Exercise
Please print the listing that follows word for word, but skip any pictures it holds.

Excerpted data
== Segment start ==

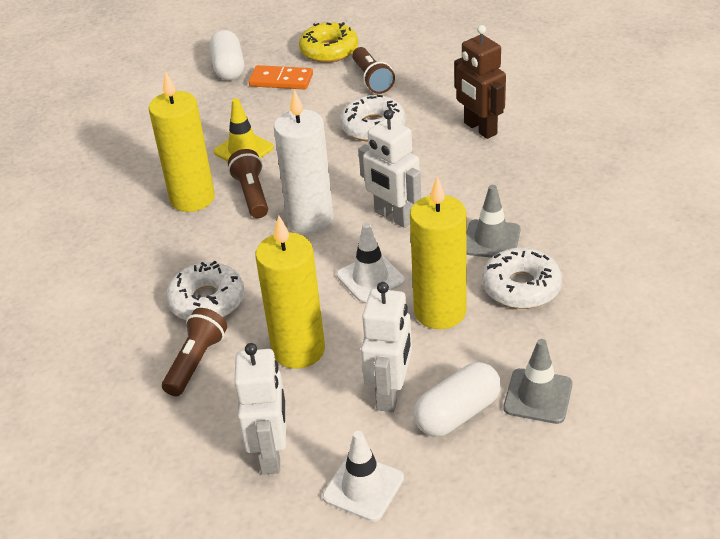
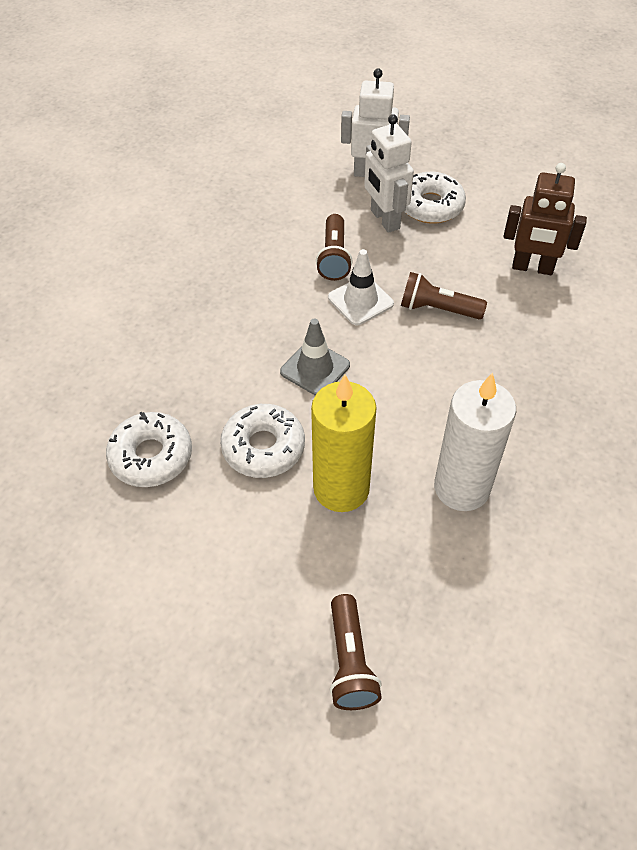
grey traffic cone: 2 -> 1
orange domino: 1 -> 0
white capsule: 2 -> 0
white robot: 3 -> 2
white traffic cone: 2 -> 1
yellow candle: 3 -> 1
yellow donut: 1 -> 0
yellow traffic cone: 1 -> 0

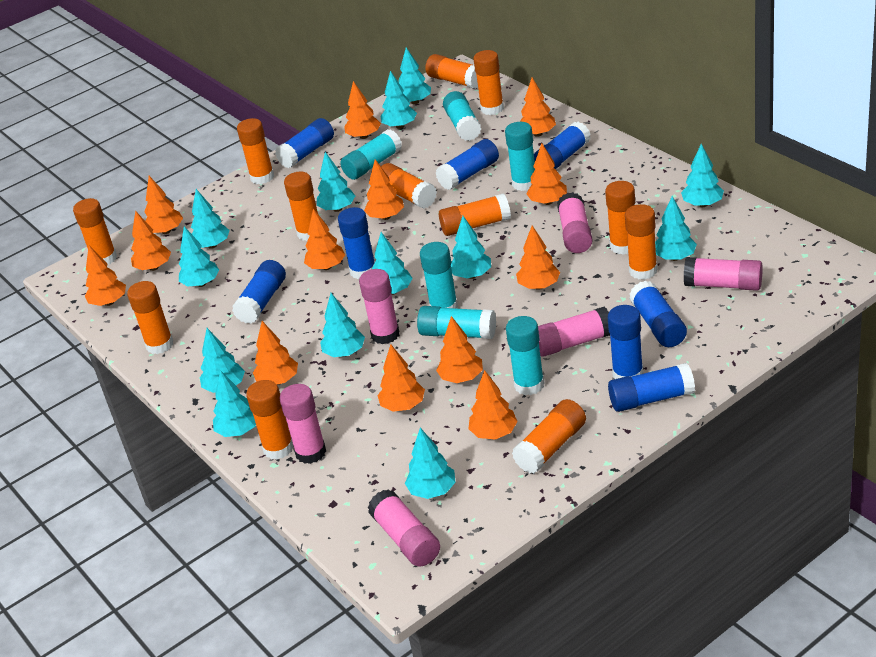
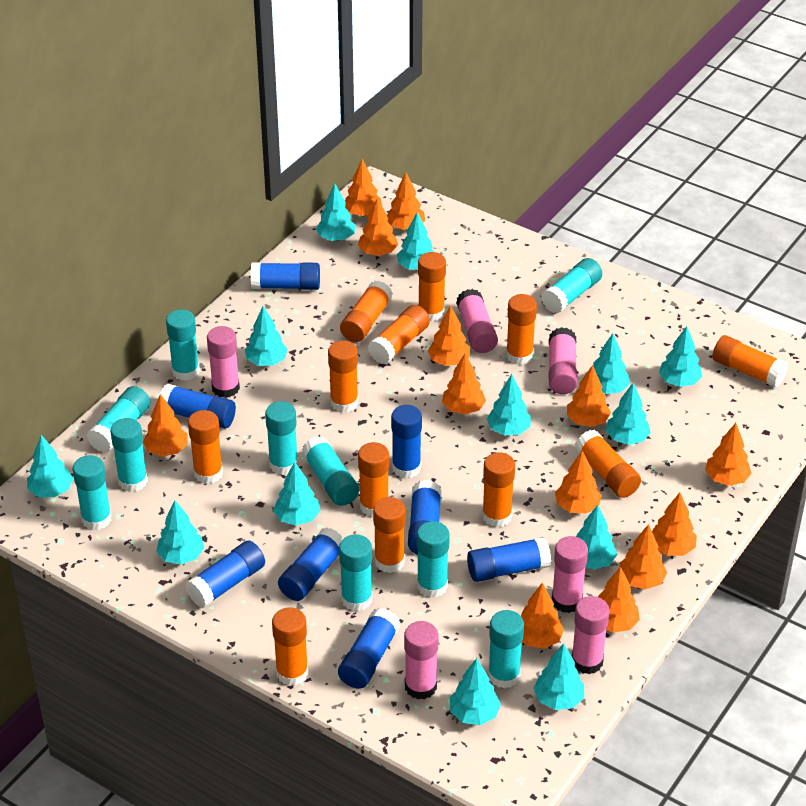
turquoise glue stick: 6 -> 10

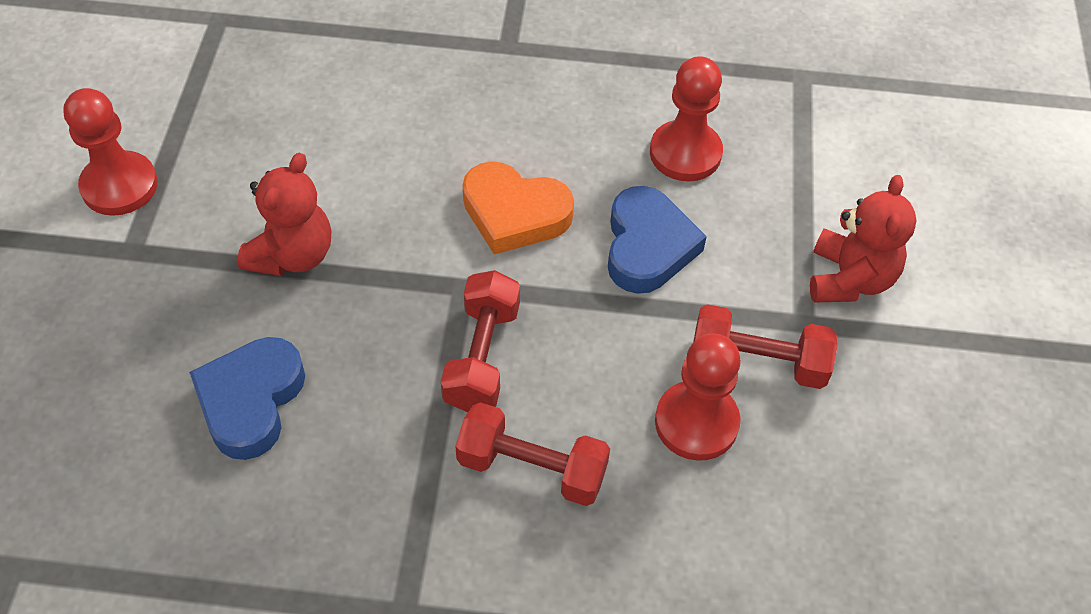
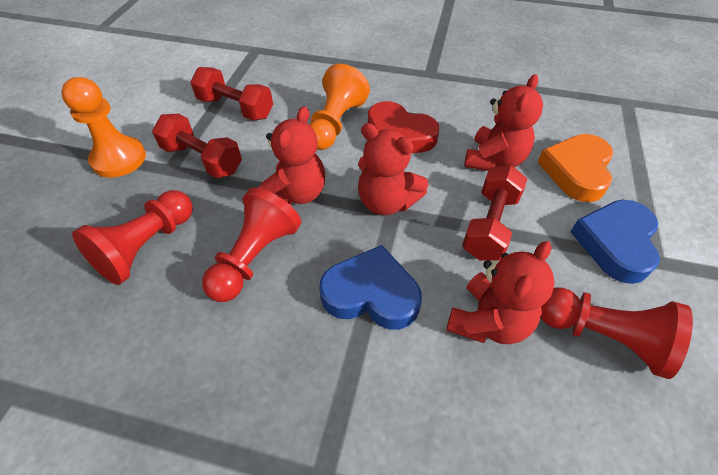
orange pawn: 0 -> 2
red heart: 0 -> 1
red teddy bear: 2 -> 4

== Segment end ==

Completed task
grey traffic cone: 2 -> 1
orange domino: 1 -> 0
white capsule: 2 -> 0
white robot: 3 -> 2
white traffic cone: 2 -> 1
yellow candle: 3 -> 1
yellow donut: 1 -> 0
yellow traffic cone: 1 -> 0

turquoise glue stick: 6 -> 10

orange pawn: 0 -> 2
red heart: 0 -> 1
red teddy bear: 2 -> 4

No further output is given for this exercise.